▶ **Data rows**
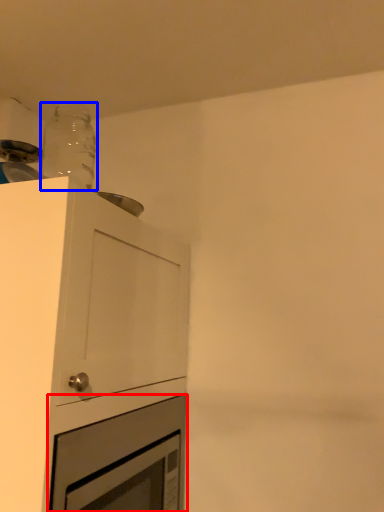
Question: Which of the following is the closest to the observer, oven (highlighted by a red box) or bottle (highlighted by a blue box)?

Choices:
 (A) oven
 (B) bottle

Answer: (A)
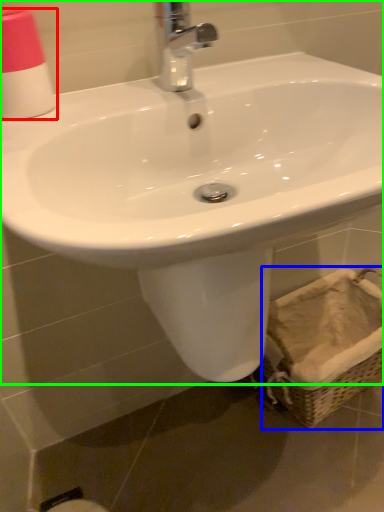
Question: Which object is the closest to the toiletry (highlighted by a red box)? Choose among these: basket (highlighted by a blue box) or sink (highlighted by a green box).

Choices:
 (A) basket
 (B) sink

Answer: (B)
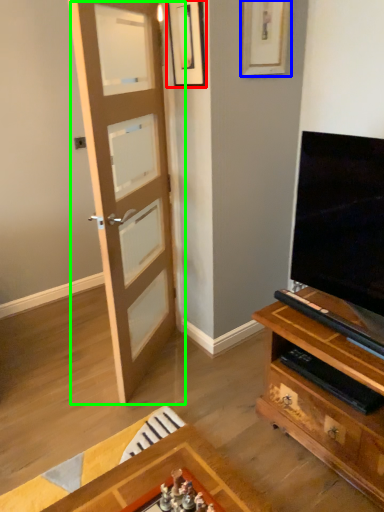
Question: Which object is positioned farthest from picture frame (highlighted by a red box)? Select from picture frame (highlighted by a blue box) and door (highlighted by a green box).

Choices:
 (A) picture frame
 (B) door

Answer: (B)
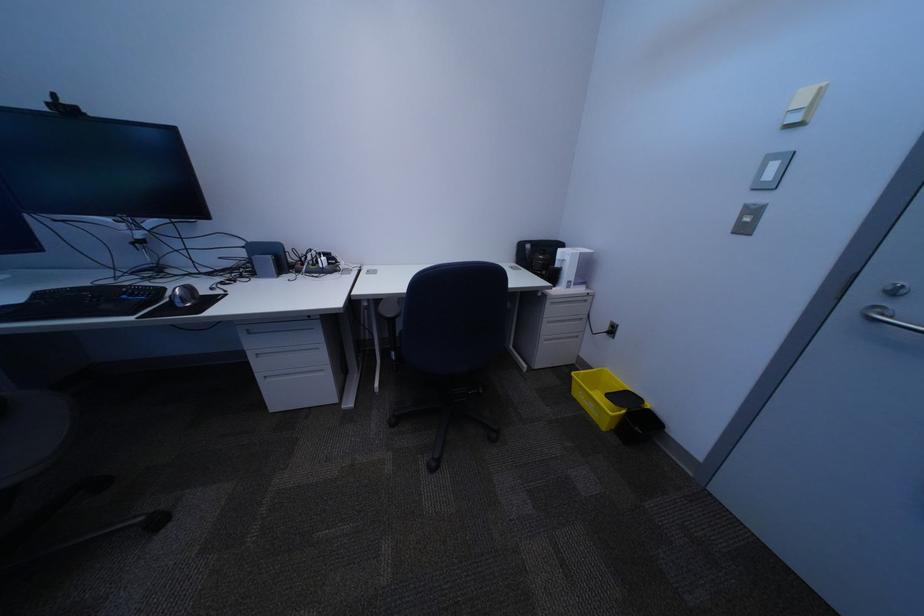
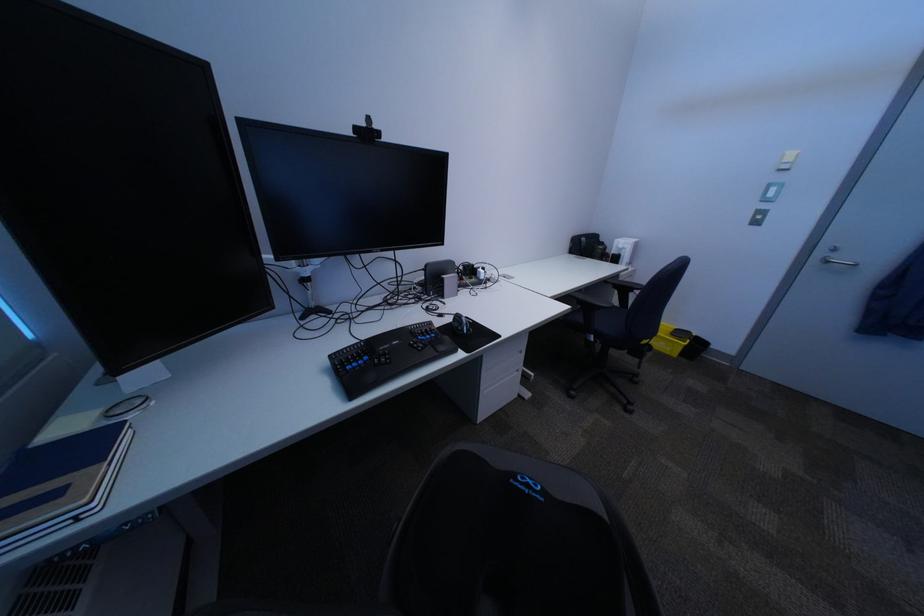
Question: The images are taken continuously from a first-person perspective. In which direction are you moving?

Choices:
 (A) Left
 (B) Right
 (C) Forward
 (D) Backward

Answer: (A)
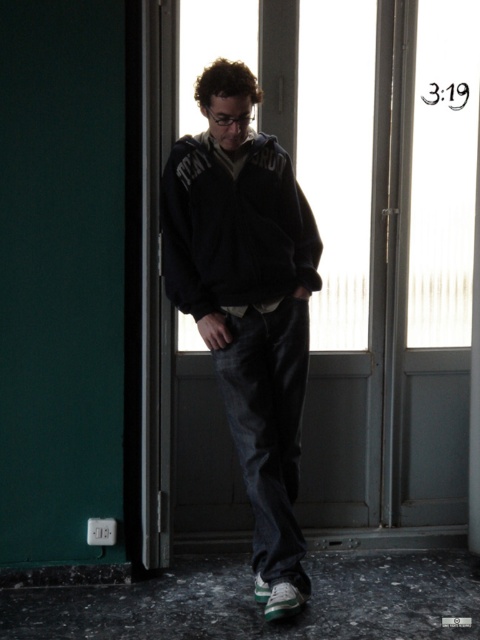
Question: Which of these objects is positioned closest to the transparent glass door at center?

Choices:
 (A) dark blue fleece jacket at center
 (B) dark gray fleece sweatshirt at center

Answer: (A)

Question: Is dark blue fleece jacket at center smaller than dark gray fleece sweatshirt at center?

Choices:
 (A) yes
 (B) no

Answer: (B)

Question: Is transparent glass door at center above dark gray fleece sweatshirt at center?

Choices:
 (A) yes
 (B) no

Answer: (B)

Question: From the image, what is the correct spatial relationship of transparent glass door at center in relation to dark gray fleece sweatshirt at center?

Choices:
 (A) above
 (B) below

Answer: (B)

Question: Which point is closer to the camera?

Choices:
 (A) transparent glass door at center
 (B) dark gray fleece sweatshirt at center

Answer: (B)

Question: Which object is closer to the camera taking this photo?

Choices:
 (A) dark blue fleece jacket at center
 (B) transparent glass door at center
 (C) dark gray fleece sweatshirt at center

Answer: (A)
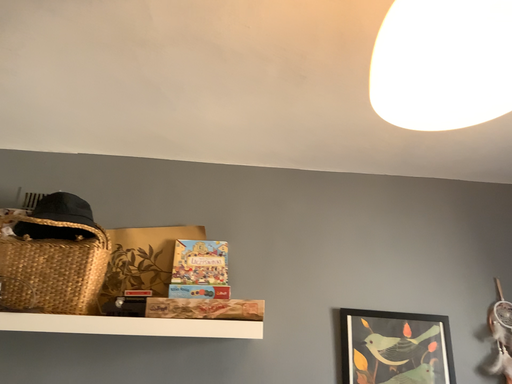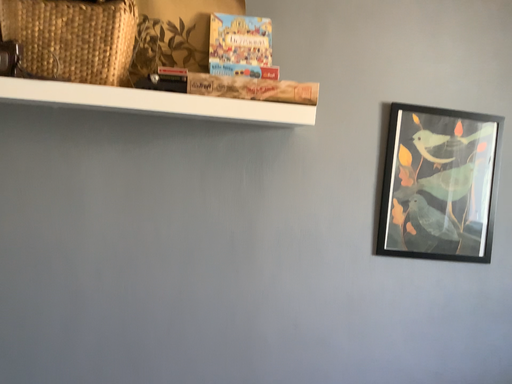
Question: Which way did the camera rotate in the video?

Choices:
 (A) rotated upward
 (B) rotated downward

Answer: (B)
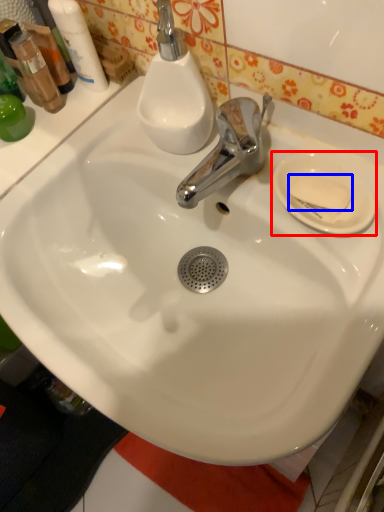
Question: Which point is further to the camera, plate (highlighted by a red box) or soap (highlighted by a blue box)?

Choices:
 (A) plate
 (B) soap

Answer: (B)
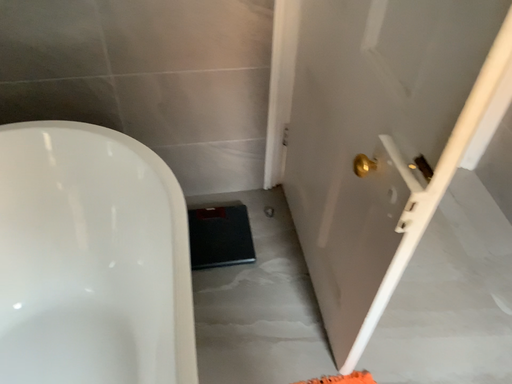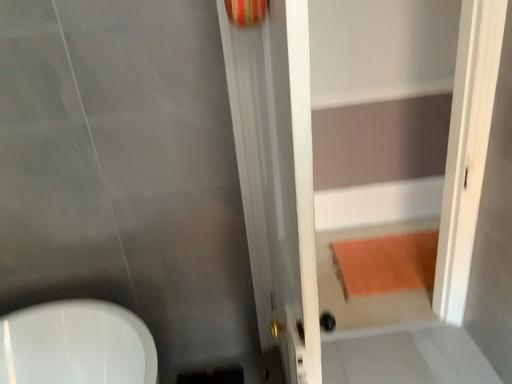
Question: How did the camera likely rotate when shooting the video?

Choices:
 (A) rotated right
 (B) rotated left

Answer: (B)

▶ **Instruction**
Copy every one of the records above word for word, but leave out the pictures.

▶ **Written solution**
Question: Which of the following is the closest to the observer, oven (highlighted by a red box) or bottle (highlighted by a blue box)?

Choices:
 (A) oven
 (B) bottle

Answer: (A)
Question: Which object is the closest to the toiletry (highlighted by a red box)? Choose among these: basket (highlighted by a blue box) or sink (highlighted by a green box).

Choices:
 (A) basket
 (B) sink

Answer: (B)
Question: Which object is positioned farthest from picture frame (highlighted by a red box)? Select from picture frame (highlighted by a blue box) and door (highlighted by a green box).

Choices:
 (A) picture frame
 (B) door

Answer: (B)
Question: The images are taken continuously from a first-person perspective. In which direction are you moving?

Choices:
 (A) Left
 (B) Right
 (C) Forward
 (D) Backward

Answer: (A)
Question: Which of these objects is positioned closest to the transparent glass door at center?

Choices:
 (A) dark blue fleece jacket at center
 (B) dark gray fleece sweatshirt at center

Answer: (A)

Question: Is dark blue fleece jacket at center smaller than dark gray fleece sweatshirt at center?

Choices:
 (A) yes
 (B) no

Answer: (B)

Question: Is transparent glass door at center above dark gray fleece sweatshirt at center?

Choices:
 (A) yes
 (B) no

Answer: (B)

Question: From the image, what is the correct spatial relationship of transparent glass door at center in relation to dark gray fleece sweatshirt at center?

Choices:
 (A) above
 (B) below

Answer: (B)

Question: Which point is closer to the camera?

Choices:
 (A) transparent glass door at center
 (B) dark gray fleece sweatshirt at center

Answer: (B)

Question: Which object is closer to the camera taking this photo?

Choices:
 (A) dark blue fleece jacket at center
 (B) transparent glass door at center
 (C) dark gray fleece sweatshirt at center

Answer: (A)
Question: Which way did the camera rotate in the video?

Choices:
 (A) rotated upward
 (B) rotated downward

Answer: (B)
Question: Which point is further to the camera, plate (highlighted by a red box) or soap (highlighted by a blue box)?

Choices:
 (A) plate
 (B) soap

Answer: (B)
Question: How did the camera likely rotate when shooting the video?

Choices:
 (A) rotated right
 (B) rotated left

Answer: (B)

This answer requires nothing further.